(Beginning of The input)
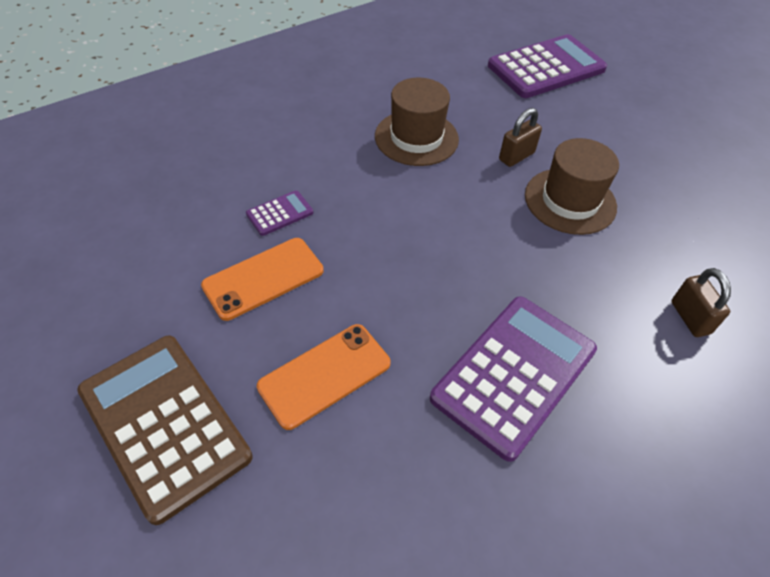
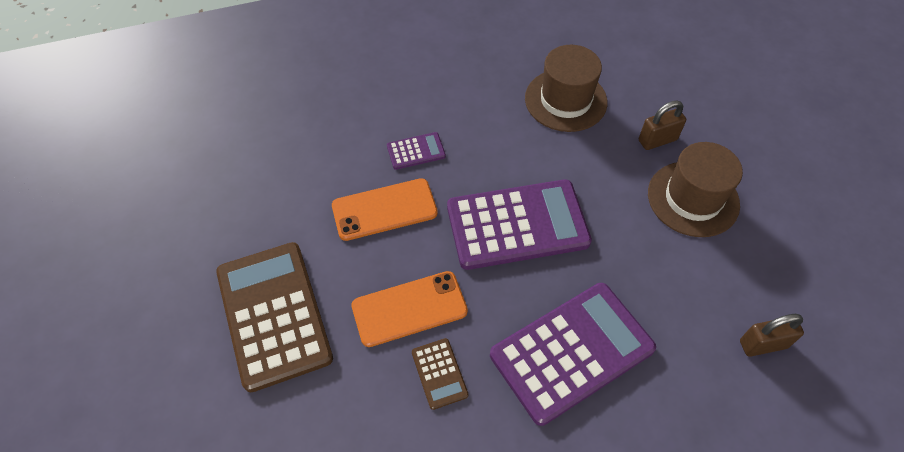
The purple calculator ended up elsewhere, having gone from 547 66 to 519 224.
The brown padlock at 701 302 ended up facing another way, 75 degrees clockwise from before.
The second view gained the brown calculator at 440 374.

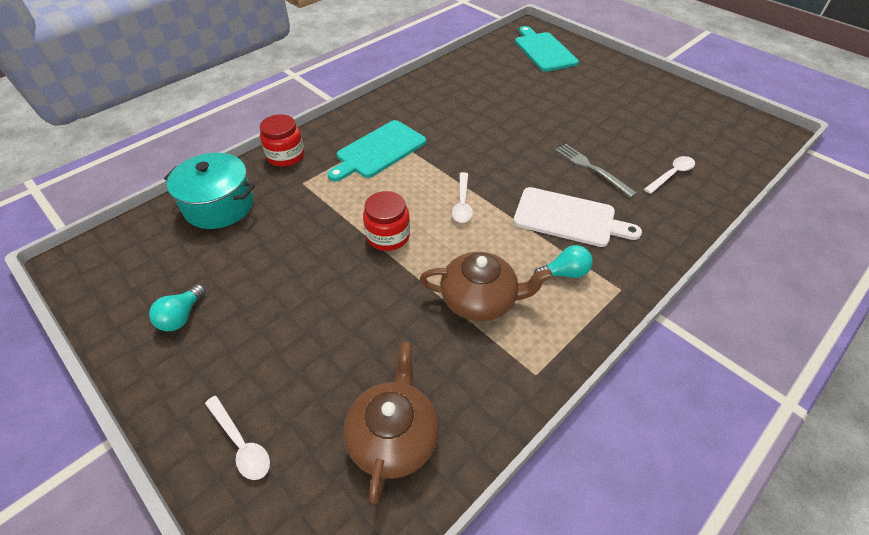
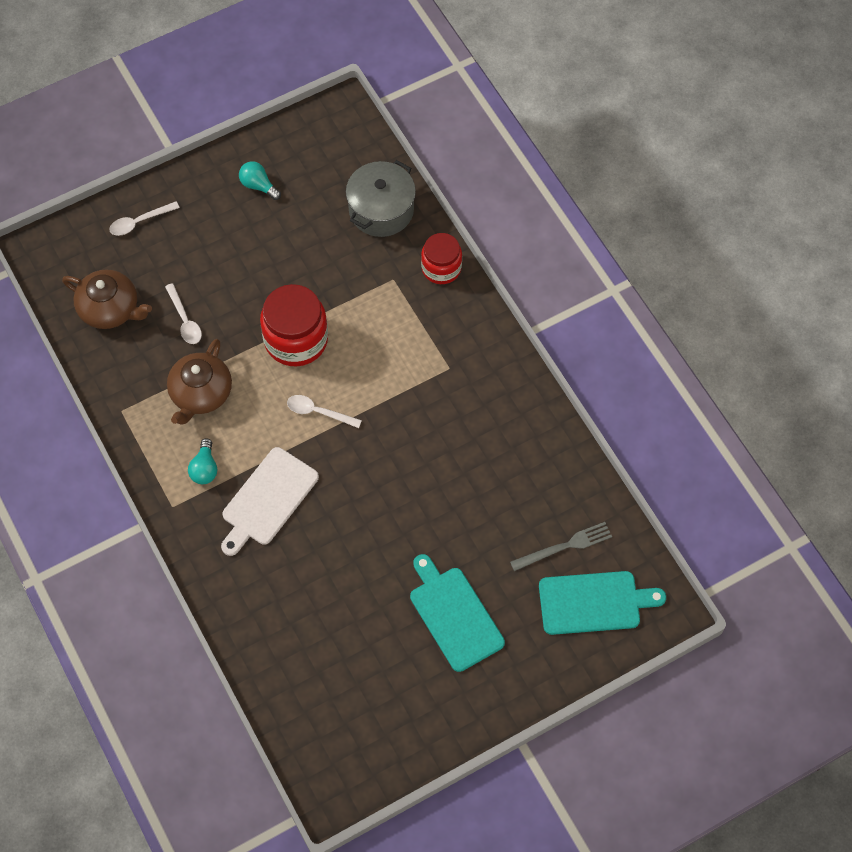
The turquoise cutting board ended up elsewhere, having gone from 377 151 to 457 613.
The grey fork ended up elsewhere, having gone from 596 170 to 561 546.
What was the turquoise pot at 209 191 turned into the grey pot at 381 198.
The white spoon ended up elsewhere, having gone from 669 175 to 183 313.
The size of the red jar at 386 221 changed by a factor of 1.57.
(End of The input)
(Beginning of The input)
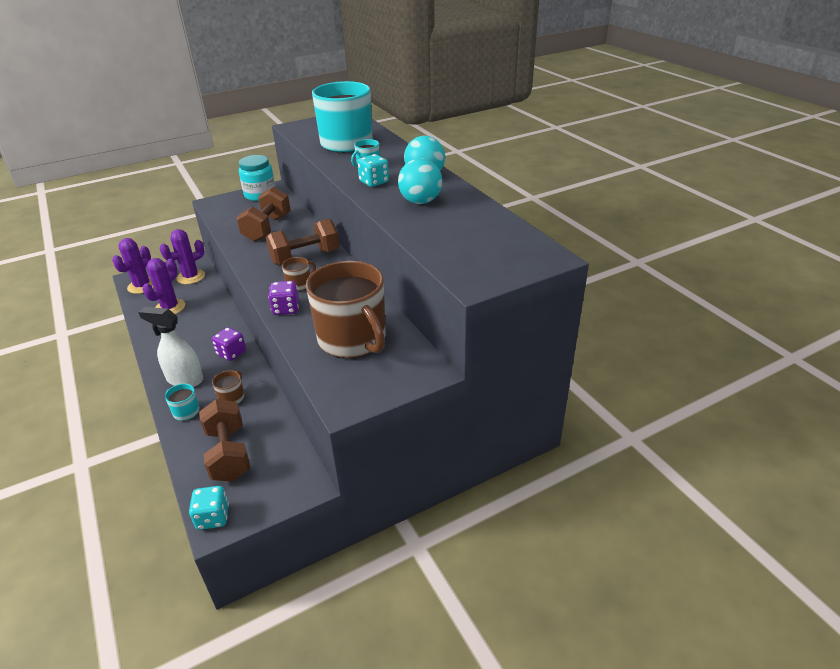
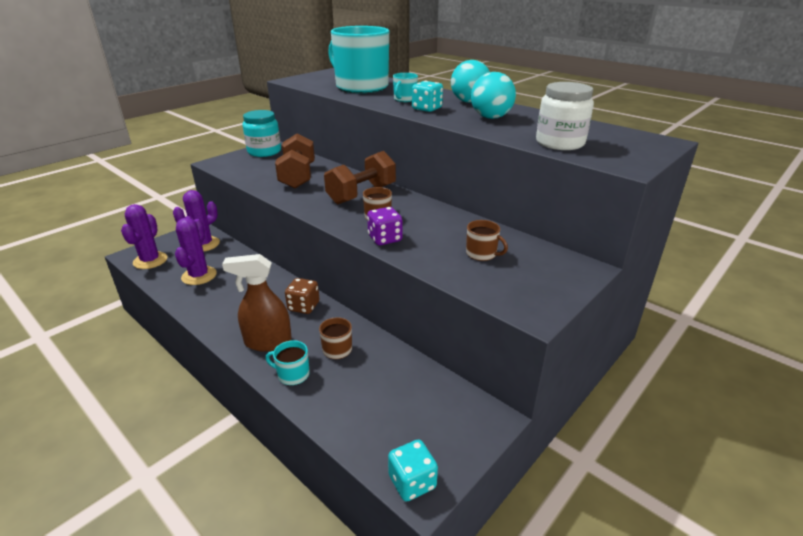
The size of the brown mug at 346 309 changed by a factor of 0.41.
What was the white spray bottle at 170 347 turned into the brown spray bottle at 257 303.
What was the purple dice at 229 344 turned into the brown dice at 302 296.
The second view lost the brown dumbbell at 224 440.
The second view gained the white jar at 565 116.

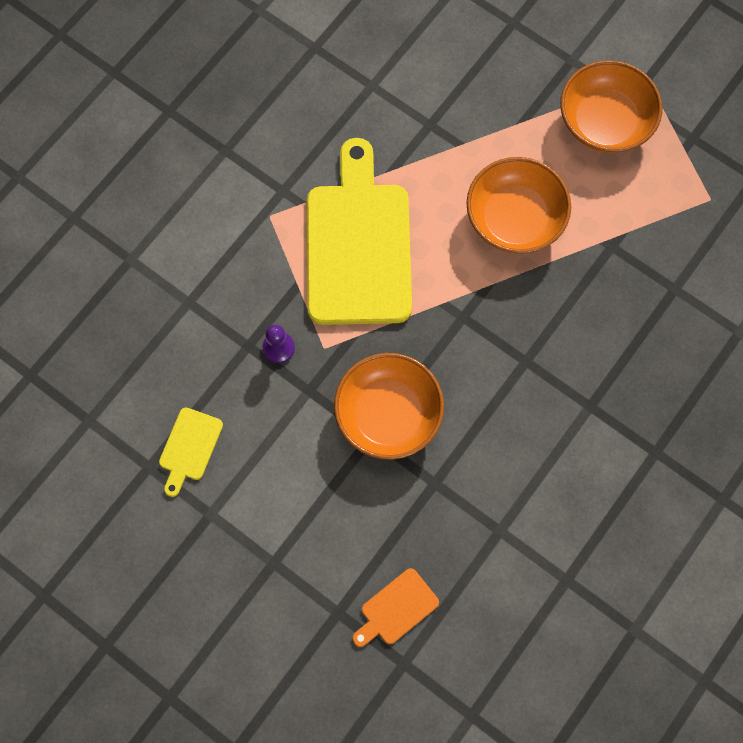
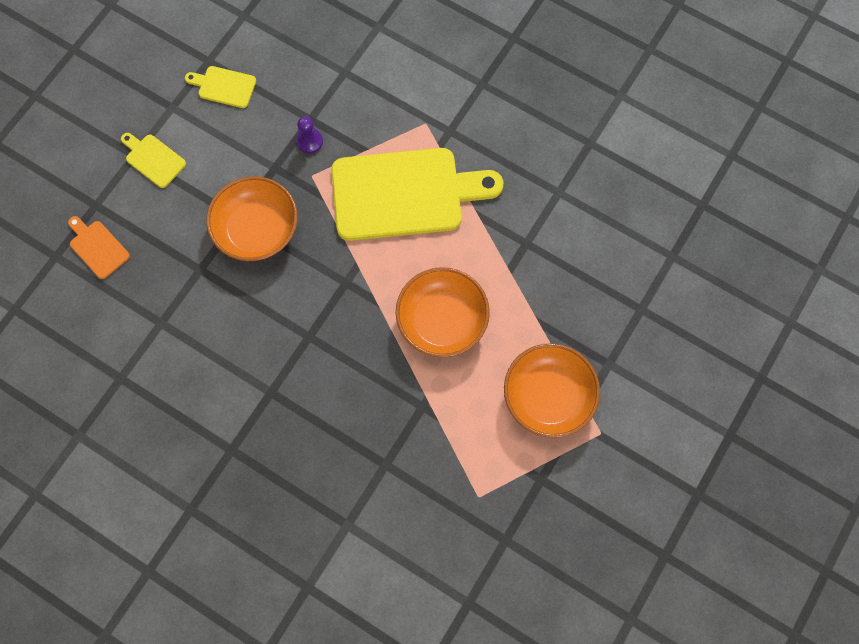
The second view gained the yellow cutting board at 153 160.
(End of The input)
Exercise description: In the listing above, find the line containing "The purple calculator" and the line containing "The size of the red", then return both of them and every line between, exactly, without pictures.

Solution for this problem:
The purple calculator ended up elsewhere, having gone from 547 66 to 519 224.
The brown padlock at 701 302 ended up facing another way, 75 degrees clockwise from before.
The second view gained the brown calculator at 440 374.

The turquoise cutting board ended up elsewhere, having gone from 377 151 to 457 613.
The grey fork ended up elsewhere, having gone from 596 170 to 561 546.
What was the turquoise pot at 209 191 turned into the grey pot at 381 198.
The white spoon ended up elsewhere, having gone from 669 175 to 183 313.
The size of the red jar at 386 221 changed by a factor of 1.57.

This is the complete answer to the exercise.